═════ INPUT FOR THIS TASK ═════
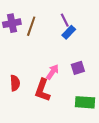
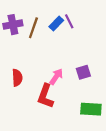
blue rectangle: (69, 32) -> (56, 23), moved
red semicircle: (15, 83) -> (17, 78), moved

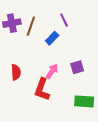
blue rectangle: (56, 23) -> (52, 38), moved

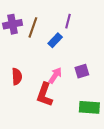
purple line: (64, 20) -> (68, 21), turned 40

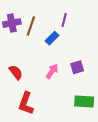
red semicircle: (17, 76) -> (16, 72), turned -35
red L-shape: (45, 95) -> (26, 103), moved

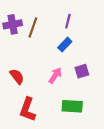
blue rectangle: (52, 38) -> (65, 45), moved
green rectangle: (84, 101) -> (72, 106), moved

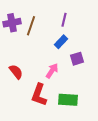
purple square: (82, 71) -> (77, 59), moved
red L-shape: (28, 109) -> (39, 95), moved

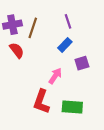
purple line: (64, 20) -> (68, 21), turned -32
red semicircle: (16, 72) -> (17, 50), moved

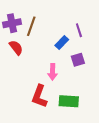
purple line: (68, 21) -> (79, 30), moved
pink arrow: (55, 76) -> (53, 72), turned 147

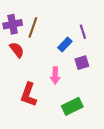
red L-shape: (39, 96) -> (29, 95), moved
green rectangle: (69, 101) -> (72, 106), turned -30

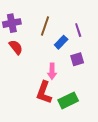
brown line: (33, 27) -> (45, 26), moved
red L-shape: (29, 95) -> (44, 92), moved

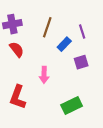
pink arrow: (52, 71) -> (44, 75), moved
red L-shape: (44, 92) -> (18, 97), moved

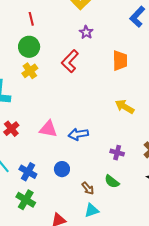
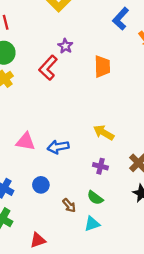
purple star: (86, 32) -> (65, 46), moved
yellow arrow: (125, 107) -> (104, 133), moved
cyan triangle: (92, 210) -> (92, 224), moved

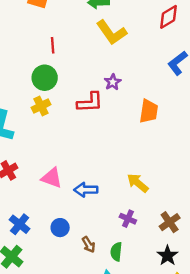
red L-shape: (48, 68) -> (90, 102), turned -145
green semicircle: (95, 198) -> (116, 252), turned 49
brown arrow: (69, 205) -> (89, 244), moved

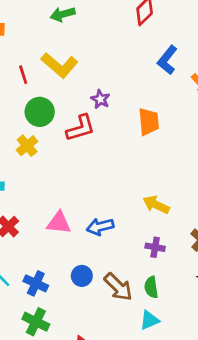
yellow L-shape: (111, 32) -> (60, 65), moved
green circle: (45, 78) -> (40, 112), moved
brown arrow: (89, 244) -> (118, 287), size x1.6

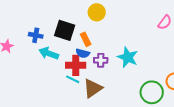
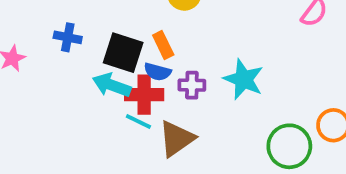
black square: (65, 30) -> (123, 53), moved
cyan arrow: (49, 53) -> (112, 85), moved

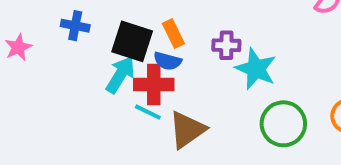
cyan arrow: (112, 85) -> (120, 75), turned 102
purple cross: (192, 85) -> (226, 45), moved
green circle: (289, 146) -> (283, 124), moved

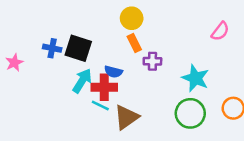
orange rectangle: (173, 33) -> (134, 43), moved
black square: (132, 41) -> (78, 48), moved
cyan star: (256, 69) -> (195, 78), moved

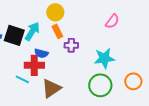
pink semicircle: (220, 31) -> (112, 21), moved
cyan star: (195, 78) -> (104, 58), turned -30
cyan arrow: (82, 81) -> (32, 31), moved
cyan line: (100, 106) -> (22, 79), moved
═════
> **WHAT YOU HAVE TO DO**
A verbatim copy of the material, pictures excluded, is what must be produced.

> **ANSWER TO THIS EXERCISE**
blue rectangle: (69, 32) -> (56, 23), moved
red semicircle: (15, 83) -> (17, 78), moved

blue rectangle: (56, 23) -> (52, 38), moved

purple line: (64, 20) -> (68, 21), turned 40

red semicircle: (17, 76) -> (16, 72), turned -35
red L-shape: (45, 95) -> (26, 103), moved

blue rectangle: (52, 38) -> (65, 45), moved
green rectangle: (84, 101) -> (72, 106), moved

purple square: (82, 71) -> (77, 59), moved
red L-shape: (28, 109) -> (39, 95), moved

purple line: (64, 20) -> (68, 21), turned -32
red semicircle: (16, 72) -> (17, 50), moved

purple line: (68, 21) -> (79, 30), moved
pink arrow: (55, 76) -> (53, 72), turned 147

red L-shape: (39, 96) -> (29, 95), moved
green rectangle: (69, 101) -> (72, 106), turned -30

brown line: (33, 27) -> (45, 26), moved
red L-shape: (29, 95) -> (44, 92), moved

pink arrow: (52, 71) -> (44, 75), moved
red L-shape: (44, 92) -> (18, 97), moved

purple star: (86, 32) -> (65, 46), moved
yellow arrow: (125, 107) -> (104, 133), moved
cyan triangle: (92, 210) -> (92, 224), moved

red L-shape: (48, 68) -> (90, 102), turned -145
green semicircle: (95, 198) -> (116, 252), turned 49
brown arrow: (69, 205) -> (89, 244), moved

yellow L-shape: (111, 32) -> (60, 65), moved
green circle: (45, 78) -> (40, 112), moved
brown arrow: (89, 244) -> (118, 287), size x1.6

black square: (65, 30) -> (123, 53), moved
cyan arrow: (49, 53) -> (112, 85), moved

cyan arrow: (112, 85) -> (120, 75), turned 102
purple cross: (192, 85) -> (226, 45), moved
green circle: (289, 146) -> (283, 124), moved

orange rectangle: (173, 33) -> (134, 43), moved
black square: (132, 41) -> (78, 48), moved
cyan star: (256, 69) -> (195, 78), moved

pink semicircle: (220, 31) -> (112, 21), moved
cyan star: (195, 78) -> (104, 58), turned -30
cyan arrow: (82, 81) -> (32, 31), moved
cyan line: (100, 106) -> (22, 79), moved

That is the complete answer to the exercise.